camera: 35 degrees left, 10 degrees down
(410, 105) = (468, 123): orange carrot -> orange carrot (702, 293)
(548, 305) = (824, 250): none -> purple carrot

==

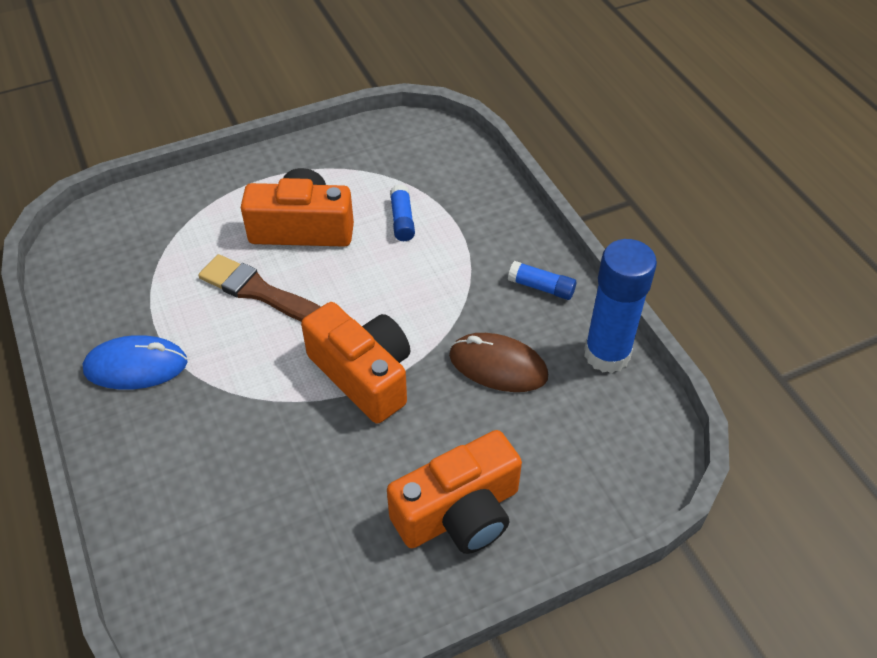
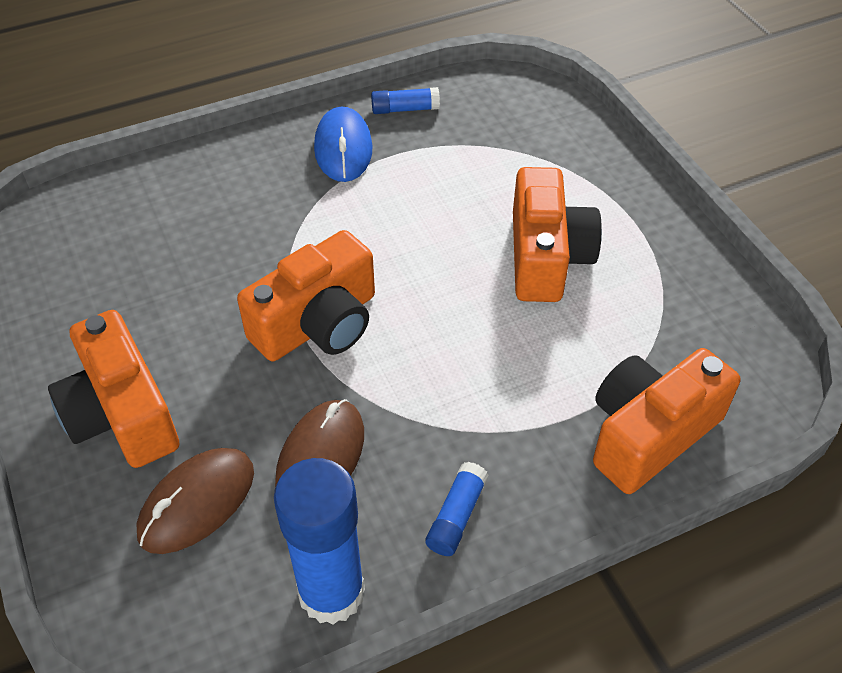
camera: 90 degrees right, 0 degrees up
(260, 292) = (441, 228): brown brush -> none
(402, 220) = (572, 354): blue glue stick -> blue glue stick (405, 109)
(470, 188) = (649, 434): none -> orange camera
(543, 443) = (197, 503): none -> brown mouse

THE TASK
After locating the line with "camera: 35 degrees left, 10 degrees down" above, return that line and every later line through the one with "(548, 305) = (824, 250): none", word for word and with nothing else.

WRITTEN RESPONSE
camera: 35 degrees left, 10 degrees down
(410, 105) = (468, 123): orange carrot -> orange carrot (702, 293)
(548, 305) = (824, 250): none -> purple carrot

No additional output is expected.